**Stored items:**
◆ ◆ ◆ ◆ ◆ ◆ ◆

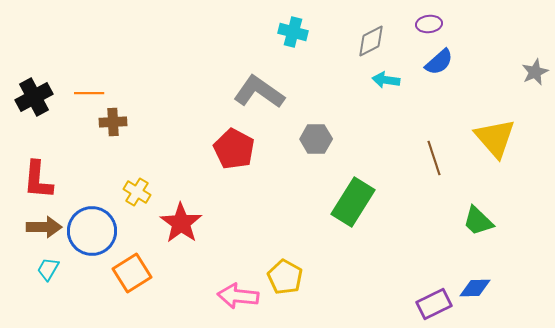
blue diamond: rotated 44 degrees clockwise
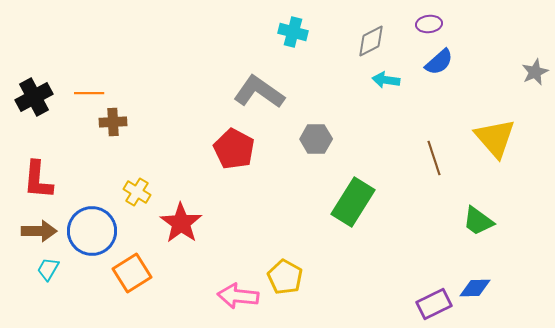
green trapezoid: rotated 8 degrees counterclockwise
brown arrow: moved 5 px left, 4 px down
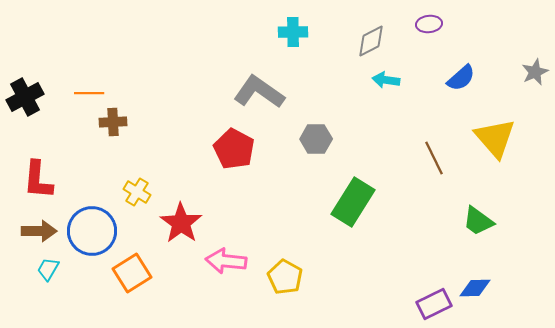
cyan cross: rotated 16 degrees counterclockwise
blue semicircle: moved 22 px right, 16 px down
black cross: moved 9 px left
brown line: rotated 8 degrees counterclockwise
pink arrow: moved 12 px left, 35 px up
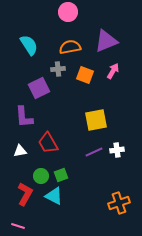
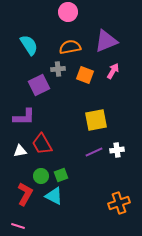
purple square: moved 3 px up
purple L-shape: rotated 85 degrees counterclockwise
red trapezoid: moved 6 px left, 1 px down
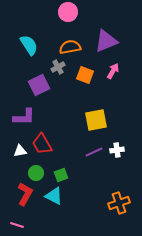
gray cross: moved 2 px up; rotated 24 degrees counterclockwise
green circle: moved 5 px left, 3 px up
pink line: moved 1 px left, 1 px up
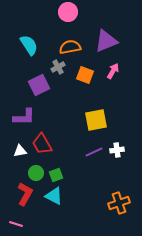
green square: moved 5 px left
pink line: moved 1 px left, 1 px up
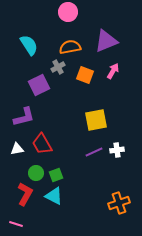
purple L-shape: rotated 15 degrees counterclockwise
white triangle: moved 3 px left, 2 px up
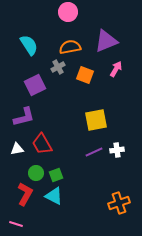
pink arrow: moved 3 px right, 2 px up
purple square: moved 4 px left
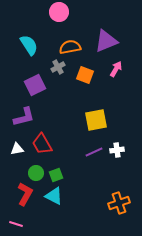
pink circle: moved 9 px left
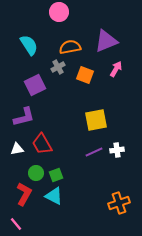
red L-shape: moved 1 px left
pink line: rotated 32 degrees clockwise
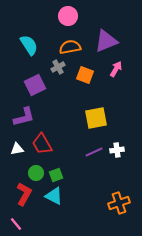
pink circle: moved 9 px right, 4 px down
yellow square: moved 2 px up
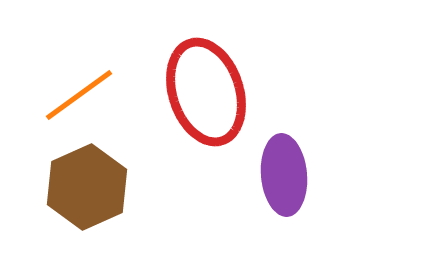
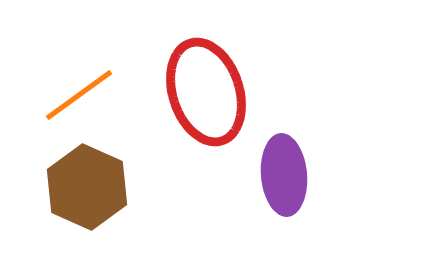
brown hexagon: rotated 12 degrees counterclockwise
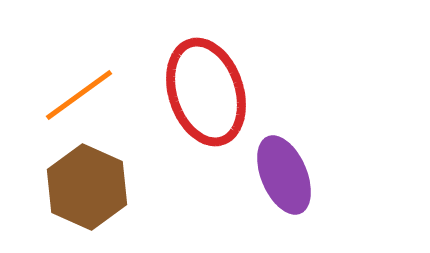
purple ellipse: rotated 18 degrees counterclockwise
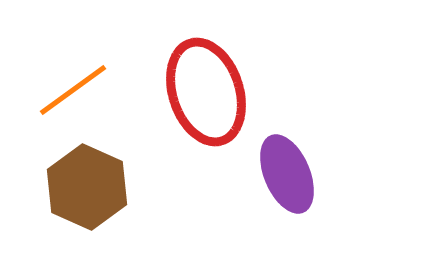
orange line: moved 6 px left, 5 px up
purple ellipse: moved 3 px right, 1 px up
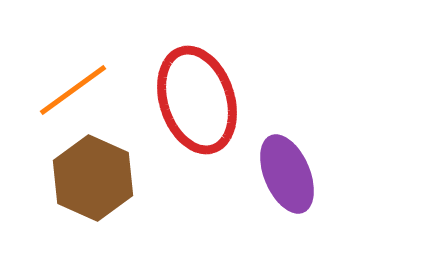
red ellipse: moved 9 px left, 8 px down
brown hexagon: moved 6 px right, 9 px up
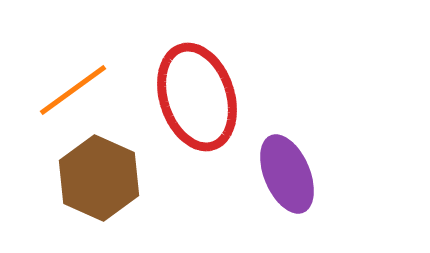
red ellipse: moved 3 px up
brown hexagon: moved 6 px right
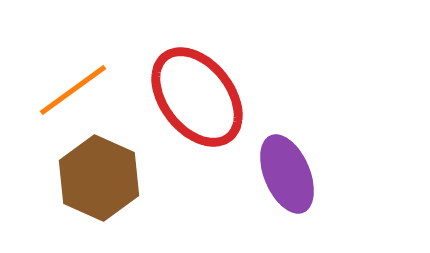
red ellipse: rotated 20 degrees counterclockwise
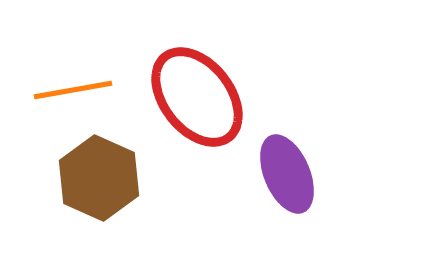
orange line: rotated 26 degrees clockwise
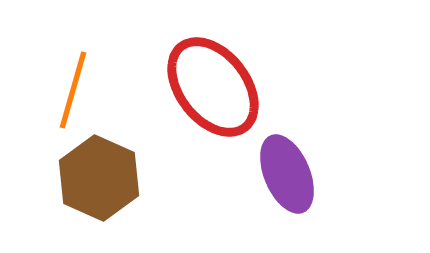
orange line: rotated 64 degrees counterclockwise
red ellipse: moved 16 px right, 10 px up
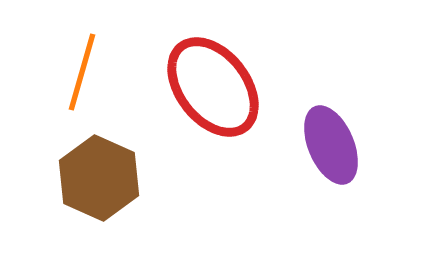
orange line: moved 9 px right, 18 px up
purple ellipse: moved 44 px right, 29 px up
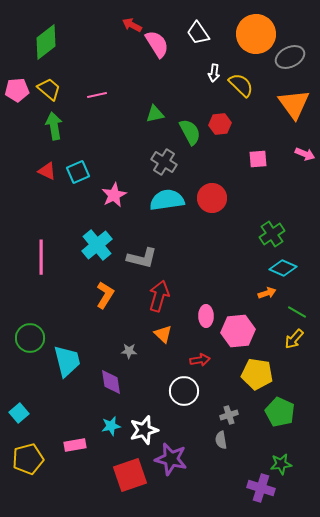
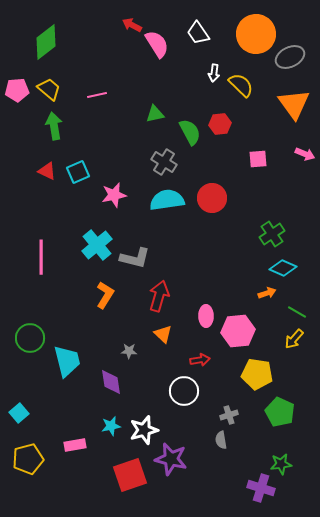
pink star at (114, 195): rotated 15 degrees clockwise
gray L-shape at (142, 258): moved 7 px left
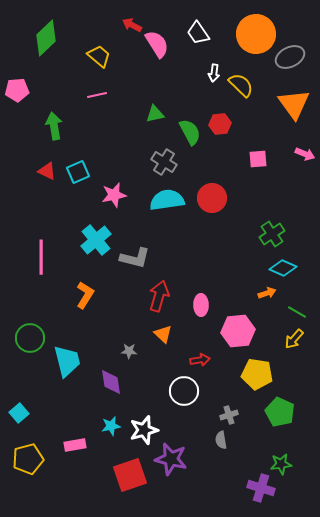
green diamond at (46, 42): moved 4 px up; rotated 6 degrees counterclockwise
yellow trapezoid at (49, 89): moved 50 px right, 33 px up
cyan cross at (97, 245): moved 1 px left, 5 px up
orange L-shape at (105, 295): moved 20 px left
pink ellipse at (206, 316): moved 5 px left, 11 px up
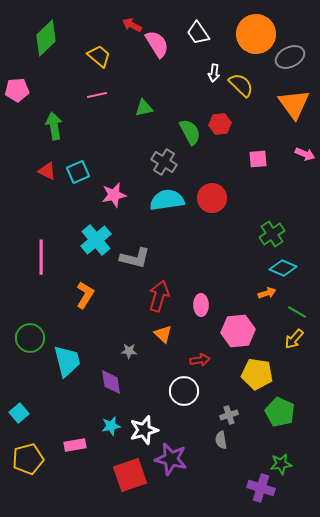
green triangle at (155, 114): moved 11 px left, 6 px up
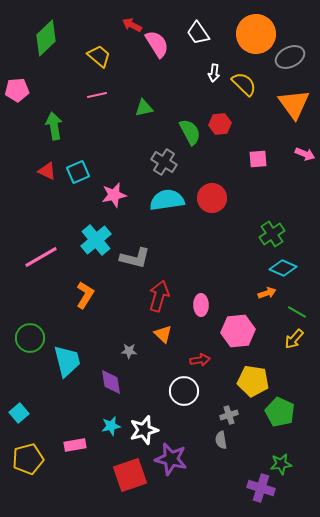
yellow semicircle at (241, 85): moved 3 px right, 1 px up
pink line at (41, 257): rotated 60 degrees clockwise
yellow pentagon at (257, 374): moved 4 px left, 7 px down
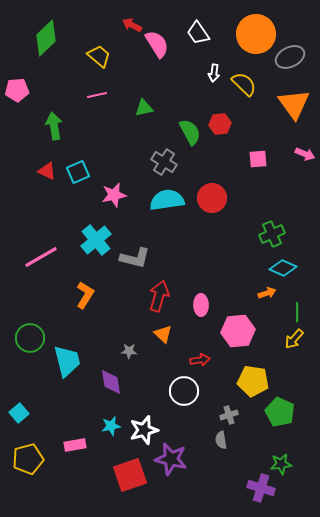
green cross at (272, 234): rotated 10 degrees clockwise
green line at (297, 312): rotated 60 degrees clockwise
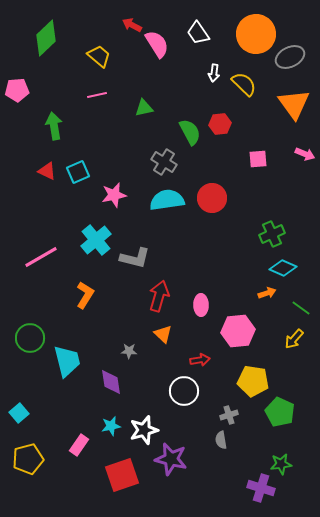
green line at (297, 312): moved 4 px right, 4 px up; rotated 54 degrees counterclockwise
pink rectangle at (75, 445): moved 4 px right; rotated 45 degrees counterclockwise
red square at (130, 475): moved 8 px left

◆ ◆ ◆ ◆ ◆ ◆ ◆

**Stated problem:** Can you repeat the data word for word, starting at the line that has "yellow semicircle at" and stopping after the final line of the data? Leave the pictures out of your answer.

**Response:**
yellow semicircle at (241, 85): moved 3 px right, 1 px up
pink line at (41, 257): rotated 60 degrees clockwise
yellow pentagon at (257, 374): moved 4 px left, 7 px down
green cross at (272, 234): rotated 10 degrees clockwise
green line at (297, 312): rotated 60 degrees clockwise
green line at (297, 312): moved 4 px right, 4 px up; rotated 54 degrees counterclockwise
pink rectangle at (75, 445): moved 4 px right; rotated 45 degrees counterclockwise
red square at (130, 475): moved 8 px left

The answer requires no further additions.